## ABOUT THIS TASK
Set down the full listing below word for word; pictures stay out of the copy.

## SUPPLIED RECORDS
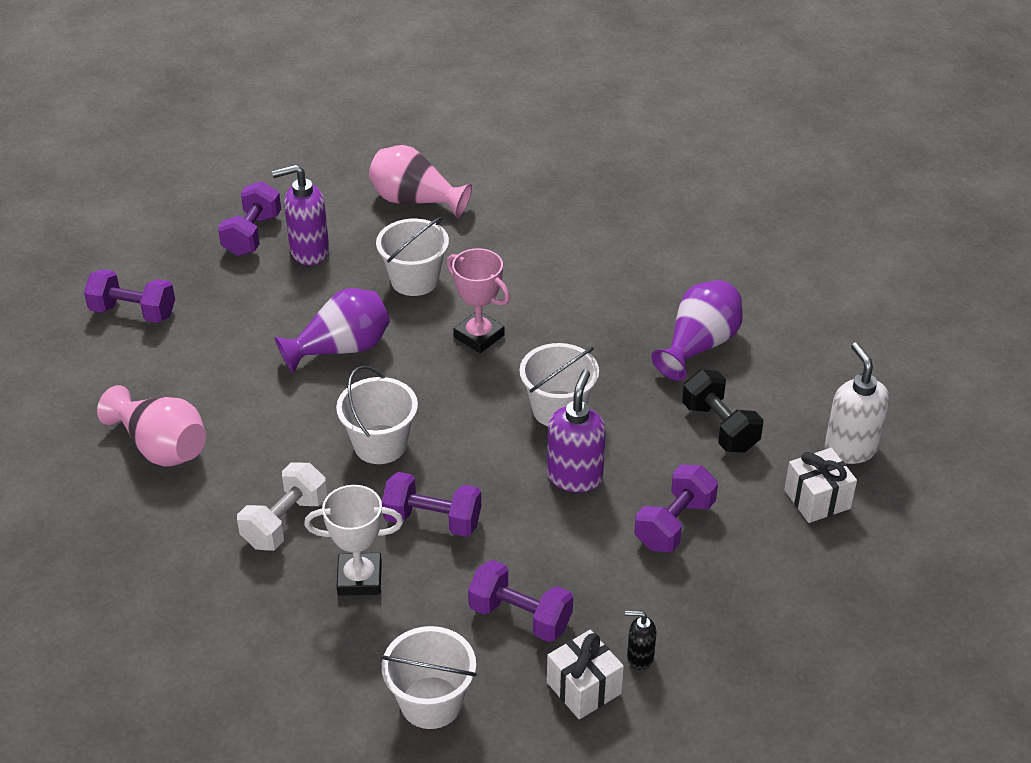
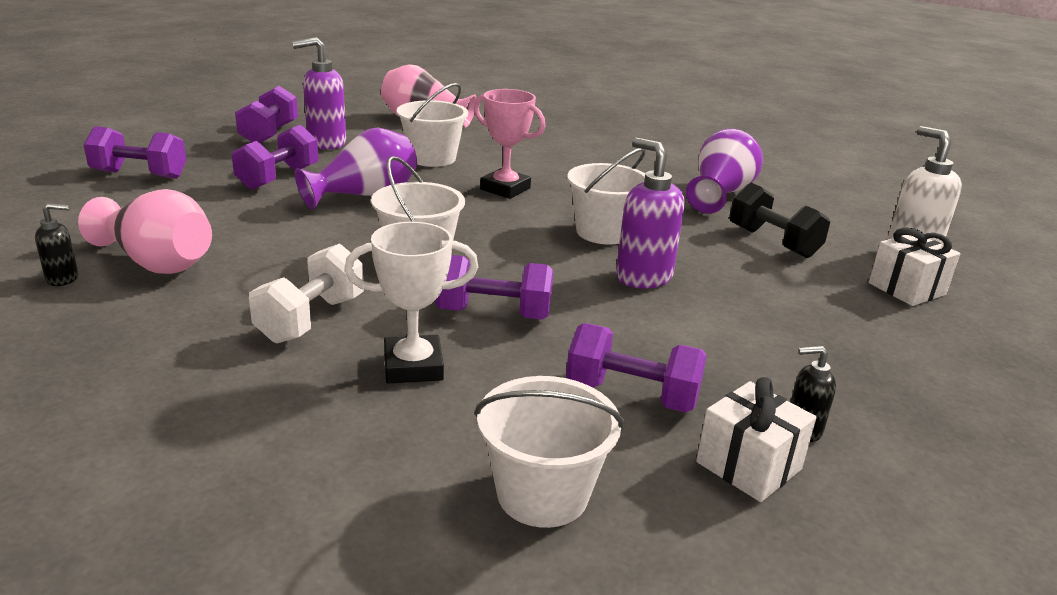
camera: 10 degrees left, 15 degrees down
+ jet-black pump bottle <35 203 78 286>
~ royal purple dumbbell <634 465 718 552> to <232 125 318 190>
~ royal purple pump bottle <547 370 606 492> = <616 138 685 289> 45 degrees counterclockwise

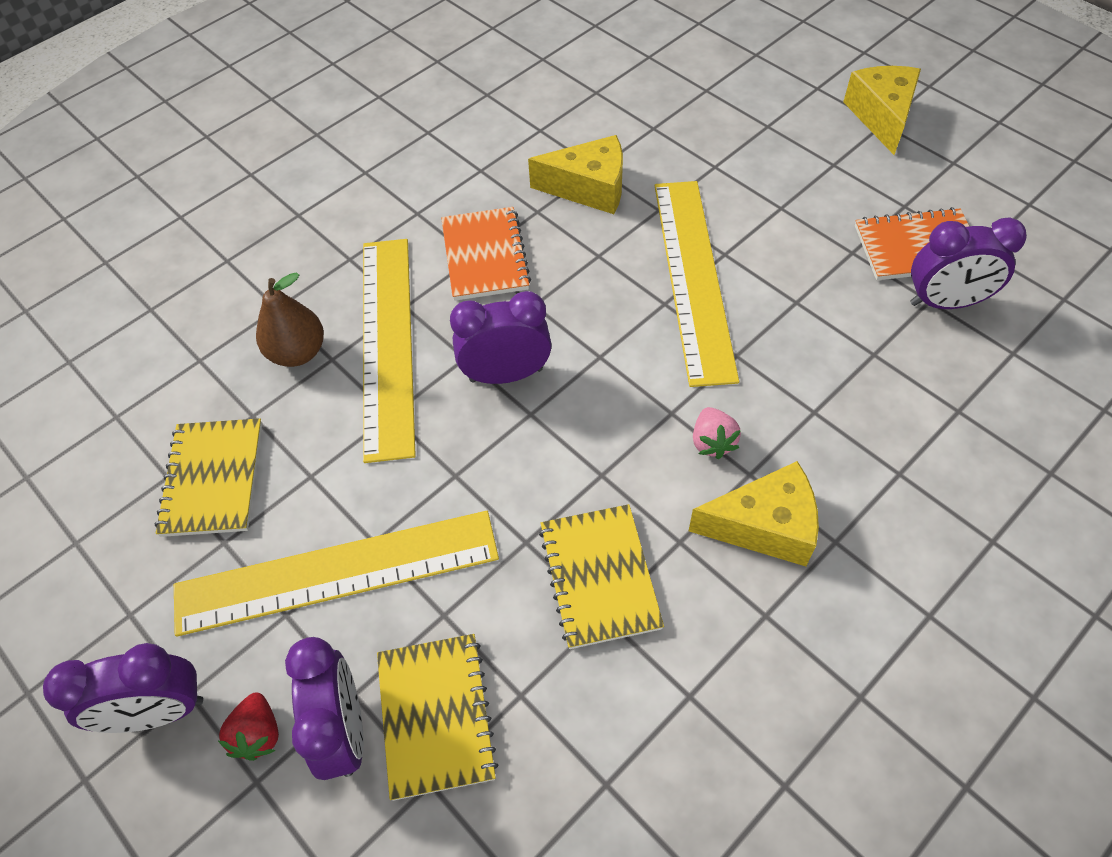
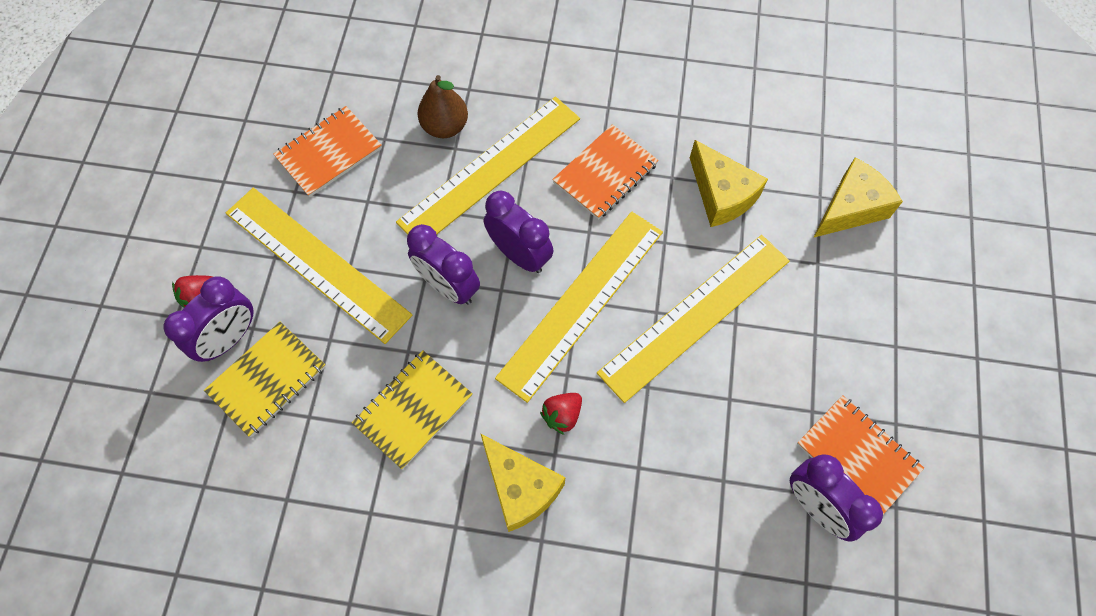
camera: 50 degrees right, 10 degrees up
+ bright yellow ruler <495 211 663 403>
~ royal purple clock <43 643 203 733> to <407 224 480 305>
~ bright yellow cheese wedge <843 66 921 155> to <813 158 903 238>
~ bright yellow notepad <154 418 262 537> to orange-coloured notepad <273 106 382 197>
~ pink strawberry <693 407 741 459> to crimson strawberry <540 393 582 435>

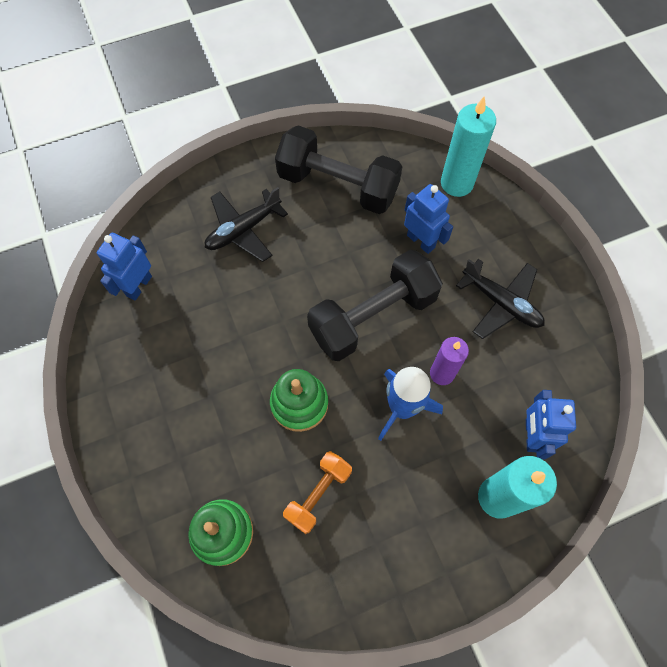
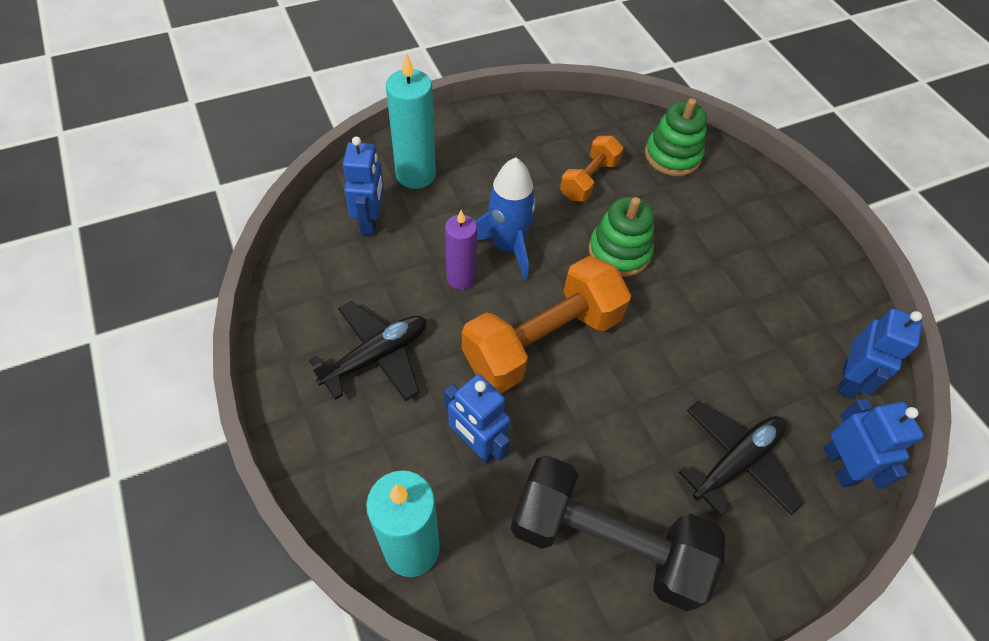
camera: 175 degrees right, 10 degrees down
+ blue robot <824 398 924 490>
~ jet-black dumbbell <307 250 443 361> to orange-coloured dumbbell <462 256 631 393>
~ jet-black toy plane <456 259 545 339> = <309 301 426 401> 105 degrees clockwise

## SOLUTION TO THE EXERCISE
camera: 10 degrees left, 15 degrees down
+ jet-black pump bottle <35 203 78 286>
~ royal purple dumbbell <634 465 718 552> to <232 125 318 190>
~ royal purple pump bottle <547 370 606 492> = <616 138 685 289> 45 degrees counterclockwise

camera: 50 degrees right, 10 degrees up
+ bright yellow ruler <495 211 663 403>
~ royal purple clock <43 643 203 733> to <407 224 480 305>
~ bright yellow cheese wedge <843 66 921 155> to <813 158 903 238>
~ bright yellow notepad <154 418 262 537> to orange-coloured notepad <273 106 382 197>
~ pink strawberry <693 407 741 459> to crimson strawberry <540 393 582 435>

camera: 175 degrees right, 10 degrees down
+ blue robot <824 398 924 490>
~ jet-black dumbbell <307 250 443 361> to orange-coloured dumbbell <462 256 631 393>
~ jet-black toy plane <456 259 545 339> = <309 301 426 401> 105 degrees clockwise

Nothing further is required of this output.